- _TASK DIRECTIONS_: Exclude the pictures and set down, unaltered, the lines from the one that holds "building: none -> [322,16,440,123]" through the end of the data.

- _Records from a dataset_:
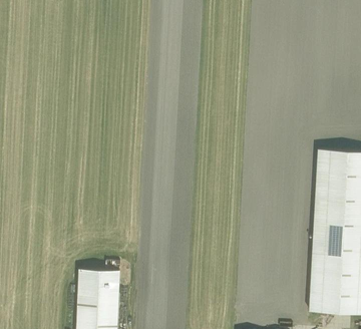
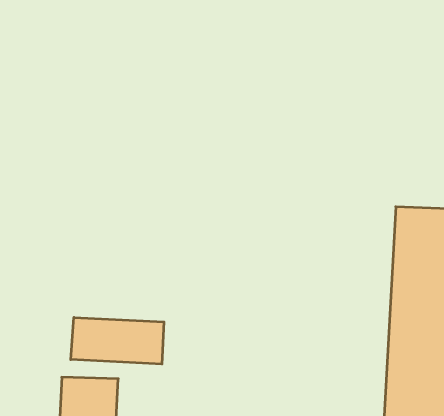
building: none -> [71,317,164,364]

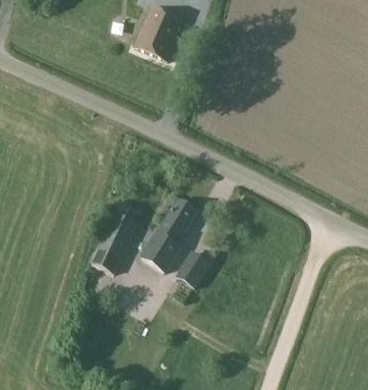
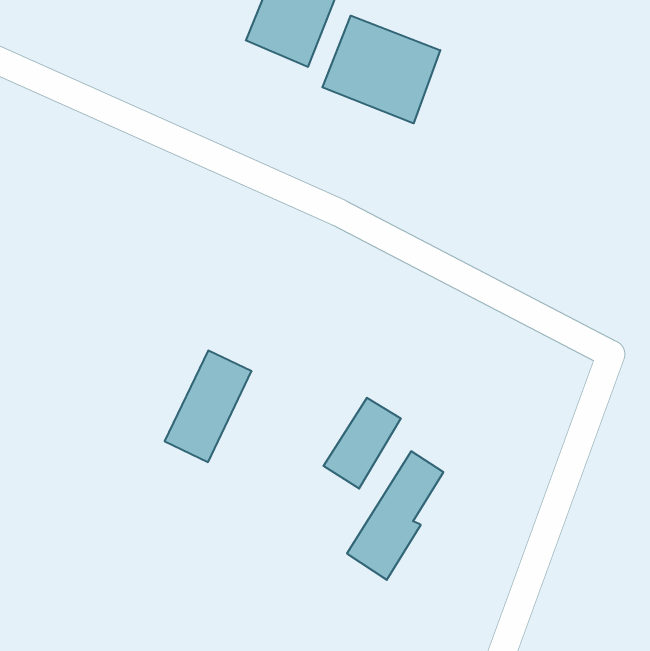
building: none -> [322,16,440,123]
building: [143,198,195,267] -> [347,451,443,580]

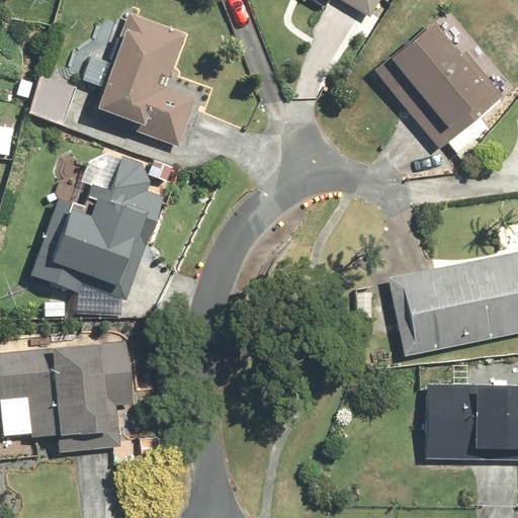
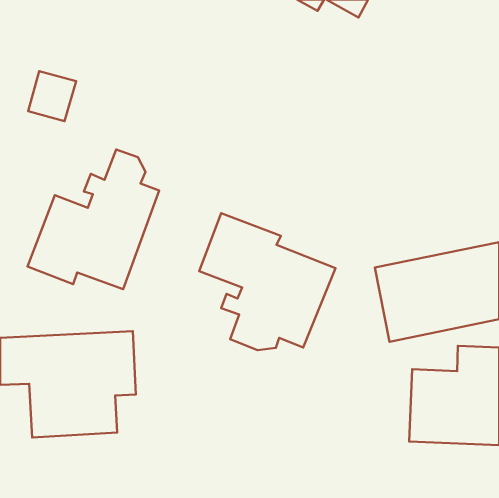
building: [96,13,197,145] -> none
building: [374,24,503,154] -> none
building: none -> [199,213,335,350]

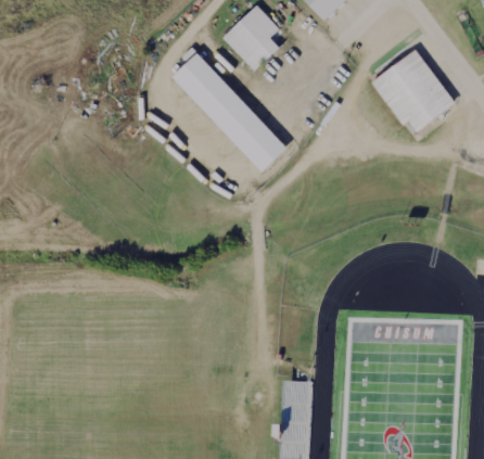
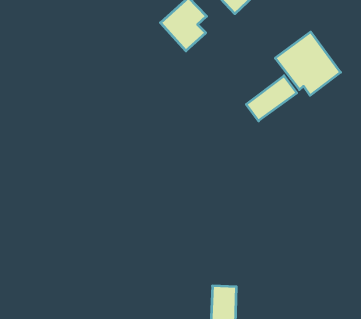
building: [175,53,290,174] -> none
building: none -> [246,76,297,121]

- _OUTPUT OF THE TASK_:
building: none -> [322,16,440,123]
building: [143,198,195,267] -> [347,451,443,580]

building: [96,13,197,145] -> none
building: [374,24,503,154] -> none
building: none -> [199,213,335,350]

building: [175,53,290,174] -> none
building: none -> [246,76,297,121]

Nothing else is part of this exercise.